▶ Your objective:
Reproduce the lines of the material exactly, excluding every image.
+===+
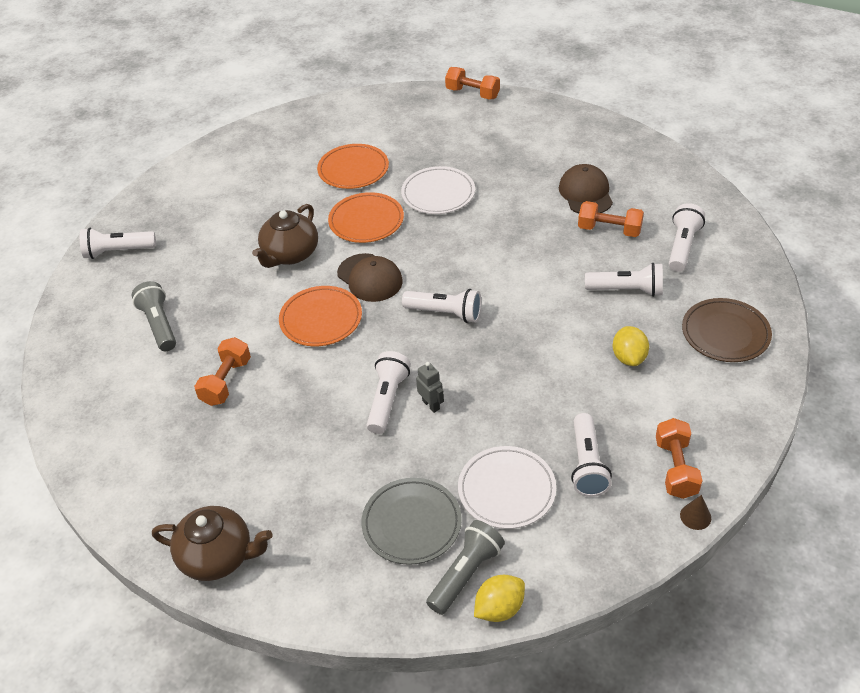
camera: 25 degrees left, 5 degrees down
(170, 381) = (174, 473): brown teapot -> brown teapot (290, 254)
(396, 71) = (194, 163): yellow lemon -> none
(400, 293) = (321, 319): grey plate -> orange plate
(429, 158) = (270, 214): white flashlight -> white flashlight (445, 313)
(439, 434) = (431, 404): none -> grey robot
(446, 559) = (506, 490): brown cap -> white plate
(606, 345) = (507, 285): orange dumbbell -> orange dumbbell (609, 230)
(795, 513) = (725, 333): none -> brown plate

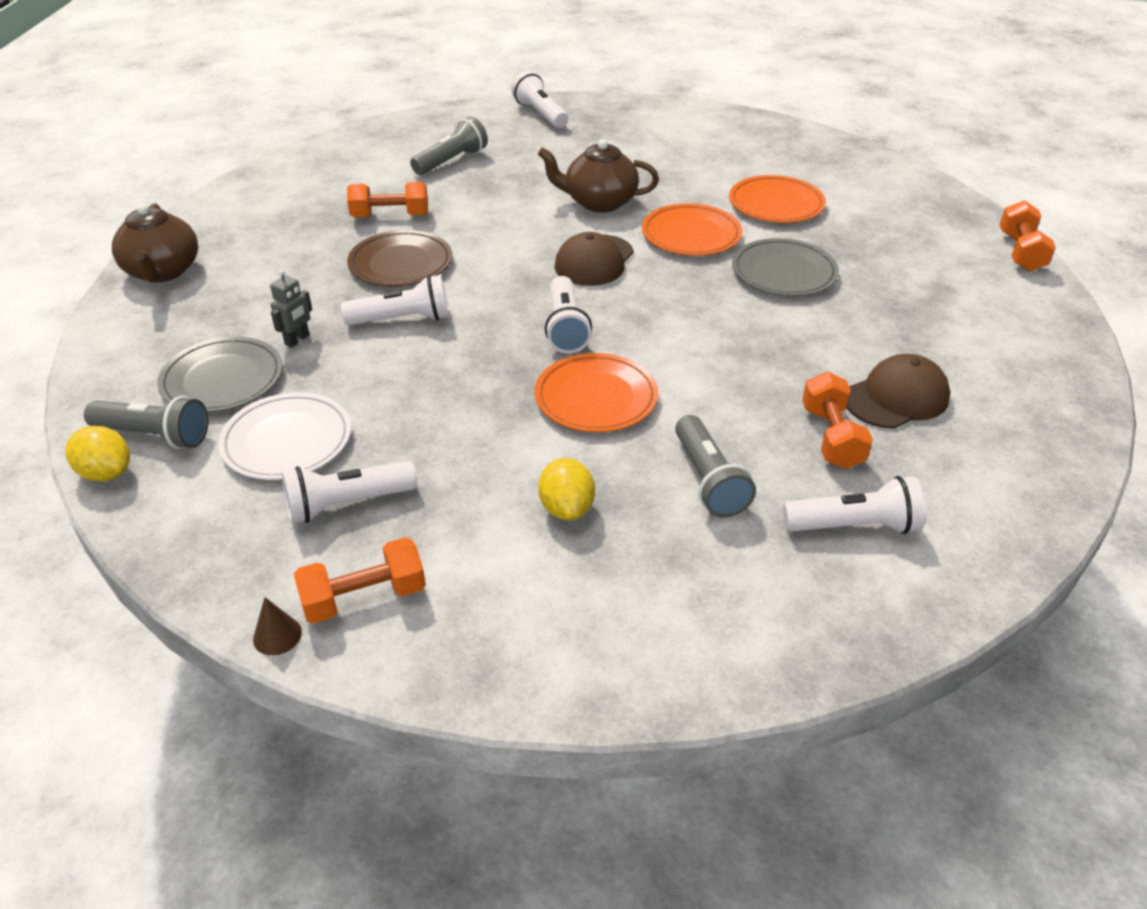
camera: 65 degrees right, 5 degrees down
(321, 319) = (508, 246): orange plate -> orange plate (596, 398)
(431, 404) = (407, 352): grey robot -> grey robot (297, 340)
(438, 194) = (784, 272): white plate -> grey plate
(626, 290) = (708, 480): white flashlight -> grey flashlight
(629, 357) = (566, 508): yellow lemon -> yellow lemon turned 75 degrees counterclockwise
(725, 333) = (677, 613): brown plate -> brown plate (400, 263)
+===+
▶ Response area:
camera: 25 degrees left, 5 degrees down
(170, 381) = (174, 473): brown teapot -> brown teapot (290, 254)
(396, 71) = (194, 163): yellow lemon -> none
(400, 293) = (321, 319): grey plate -> orange plate
(429, 158) = (270, 214): white flashlight -> white flashlight (445, 313)
(439, 434) = (431, 404): none -> grey robot
(446, 559) = (506, 490): brown cap -> white plate
(606, 345) = (507, 285): orange dumbbell -> orange dumbbell (609, 230)
(795, 513) = (725, 333): none -> brown plate

camera: 65 degrees right, 5 degrees down
(321, 319) = (508, 246): orange plate -> orange plate (596, 398)
(431, 404) = (407, 352): grey robot -> grey robot (297, 340)
(438, 194) = (784, 272): white plate -> grey plate
(626, 290) = (708, 480): white flashlight -> grey flashlight
(629, 357) = (566, 508): yellow lemon -> yellow lemon turned 75 degrees counterclockwise
(725, 333) = (677, 613): brown plate -> brown plate (400, 263)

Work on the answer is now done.